Material for this exercise below:
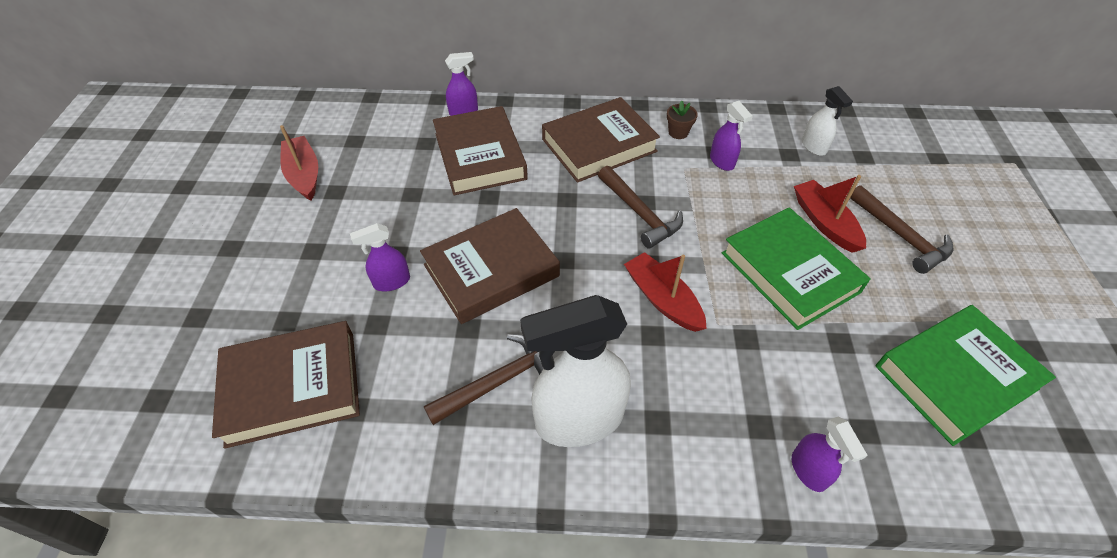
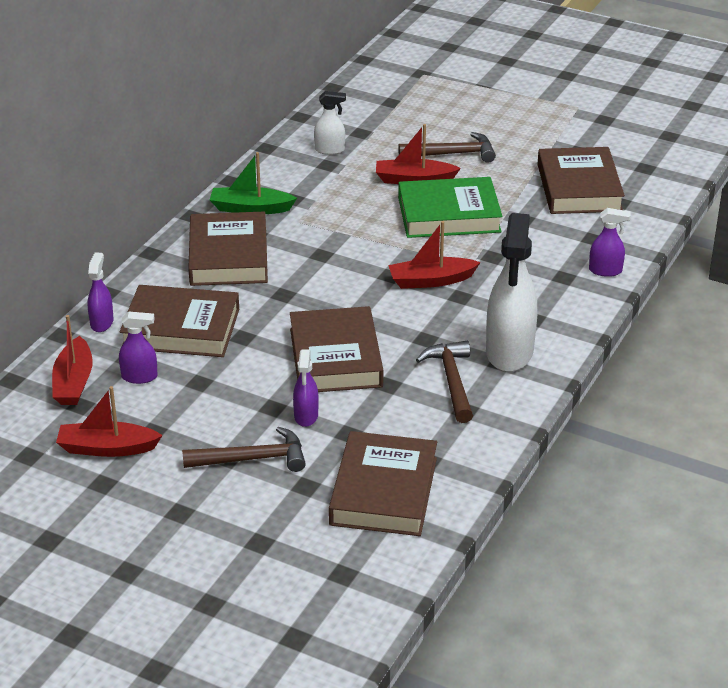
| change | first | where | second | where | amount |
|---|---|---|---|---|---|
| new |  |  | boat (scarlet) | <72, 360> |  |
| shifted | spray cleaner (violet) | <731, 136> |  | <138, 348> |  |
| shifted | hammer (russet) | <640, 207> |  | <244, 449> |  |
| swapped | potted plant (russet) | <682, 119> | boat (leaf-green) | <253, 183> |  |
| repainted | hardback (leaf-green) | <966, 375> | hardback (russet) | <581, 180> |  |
End of Material for this exercise.
### What to produce
Output the records above exactly as written, but leave out the pictures.

### Task answer
| change | first | where | second | where | amount |
|---|---|---|---|---|---|
| new |  |  | boat (scarlet) | <72, 360> |  |
| shifted | spray cleaner (violet) | <731, 136> |  | <138, 348> |  |
| shifted | hammer (russet) | <640, 207> |  | <244, 449> |  |
| swapped | potted plant (russet) | <682, 119> | boat (leaf-green) | <253, 183> |  |
| repainted | hardback (leaf-green) | <966, 375> | hardback (russet) | <581, 180> |  |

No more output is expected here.